BEGIN Data shown

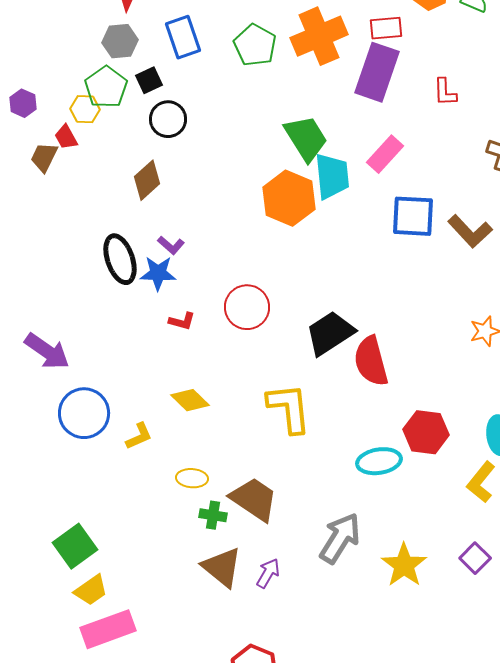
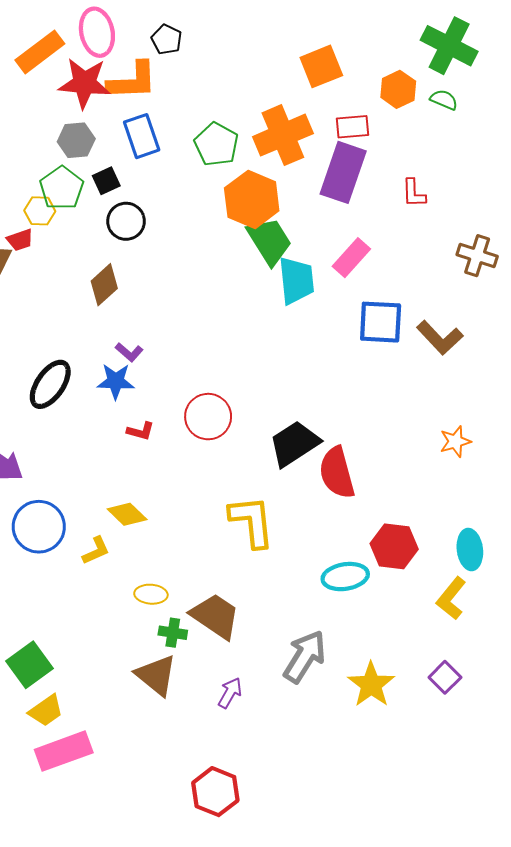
red trapezoid: (66, 137) -> (20, 240), turned -80
orange hexagon: (289, 198) -> (252, 199), moved
black ellipse: (120, 259) -> (50, 384), moved, turned 54
yellow diamond: (190, 400) -> (127, 514), moved
brown triangle: (222, 567) -> (156, 675), moved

END Data shown

◆ Exercise directions: Without the pictures, return the entries exactly as they appear.

◆ Your response:
red trapezoid: (66, 137) -> (20, 240), turned -80
orange hexagon: (289, 198) -> (252, 199), moved
black ellipse: (120, 259) -> (50, 384), moved, turned 54
yellow diamond: (190, 400) -> (127, 514), moved
brown triangle: (222, 567) -> (156, 675), moved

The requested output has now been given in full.